-------- Exercise data --------

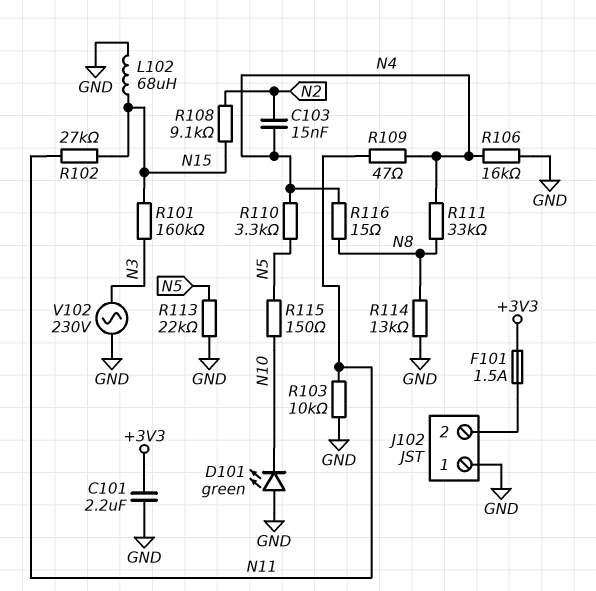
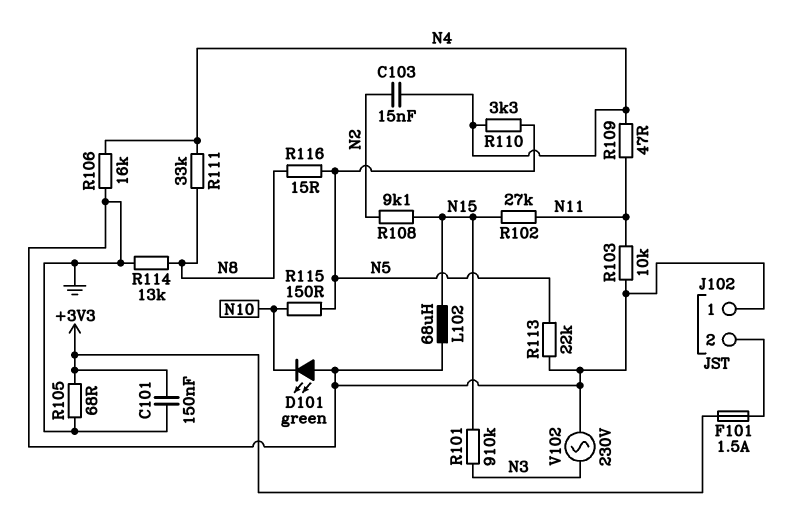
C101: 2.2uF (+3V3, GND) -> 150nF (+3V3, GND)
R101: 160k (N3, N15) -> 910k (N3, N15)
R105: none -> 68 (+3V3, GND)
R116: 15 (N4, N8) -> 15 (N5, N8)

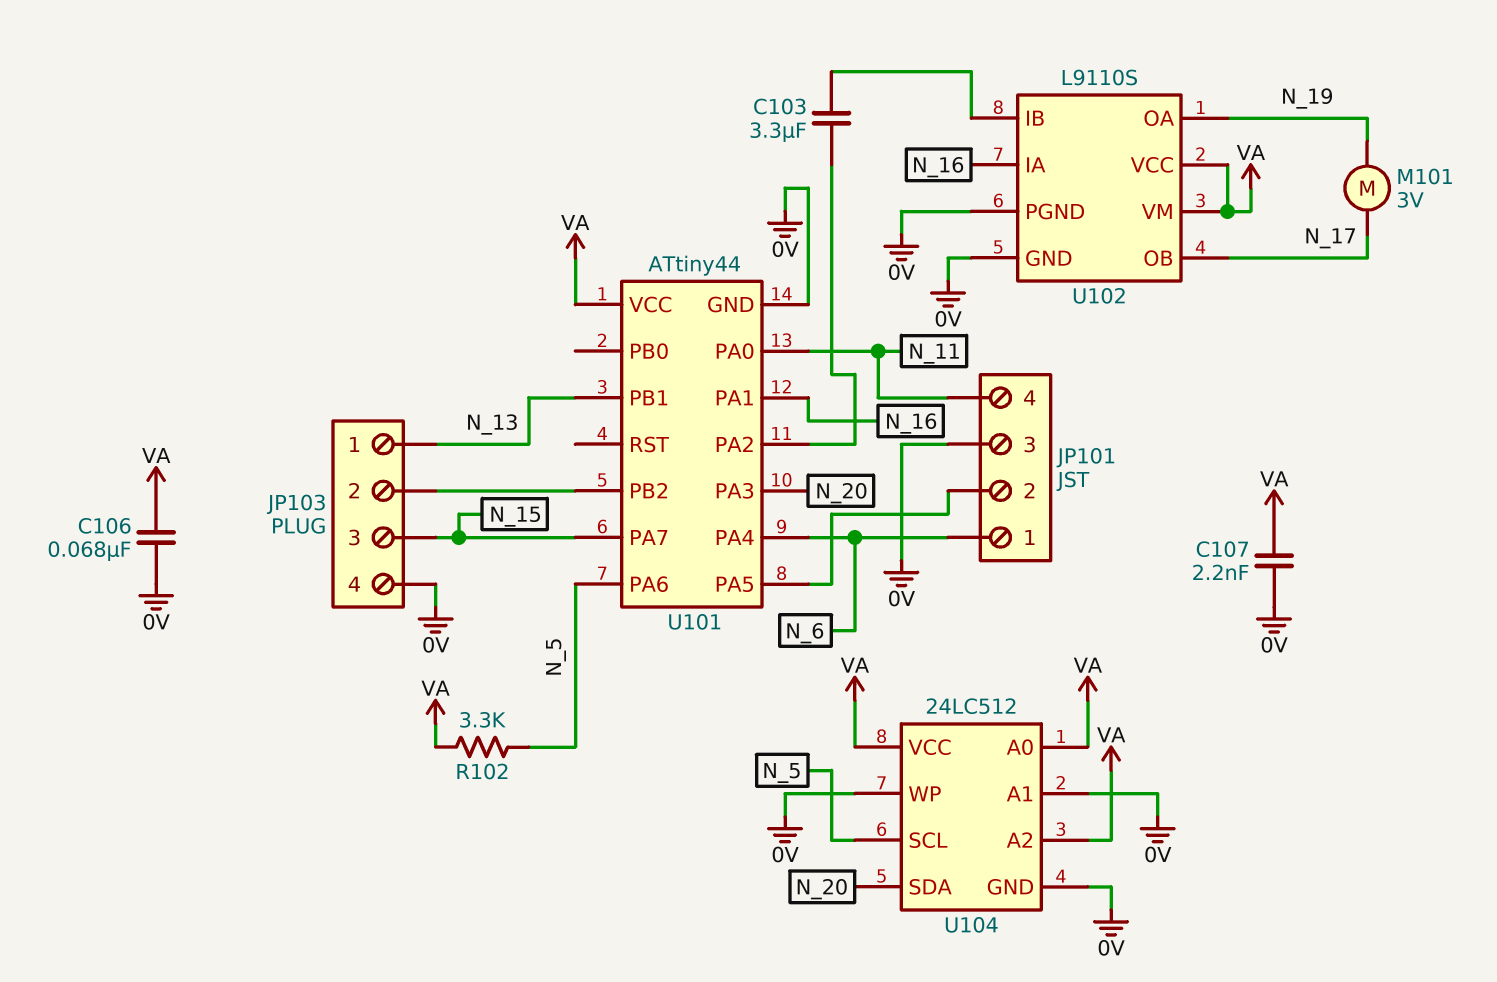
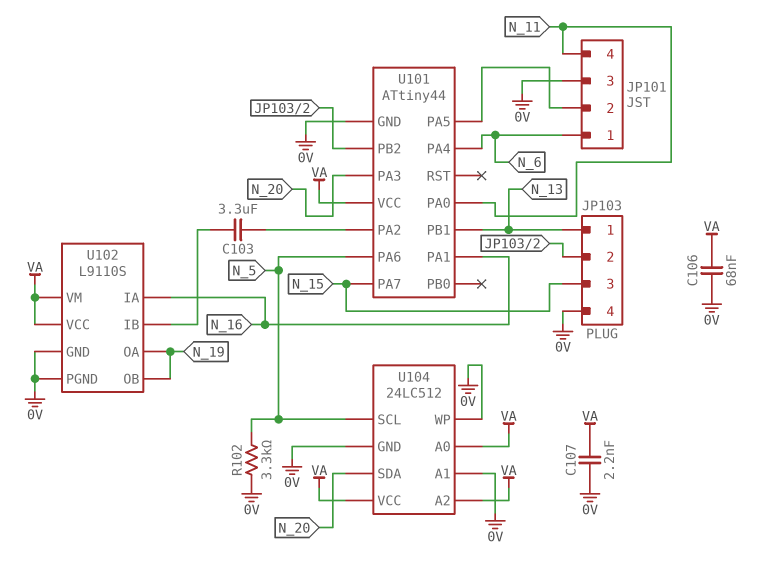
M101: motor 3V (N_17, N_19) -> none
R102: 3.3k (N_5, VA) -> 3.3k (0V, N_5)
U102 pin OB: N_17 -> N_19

--------

*Brief:* Copy every record exactly, without the pictures.

*Solution for this task:*
C101: 2.2uF (+3V3, GND) -> 150nF (+3V3, GND)
R101: 160k (N3, N15) -> 910k (N3, N15)
R105: none -> 68 (+3V3, GND)
R116: 15 (N4, N8) -> 15 (N5, N8)

M101: motor 3V (N_17, N_19) -> none
R102: 3.3k (N_5, VA) -> 3.3k (0V, N_5)
U102 pin OB: N_17 -> N_19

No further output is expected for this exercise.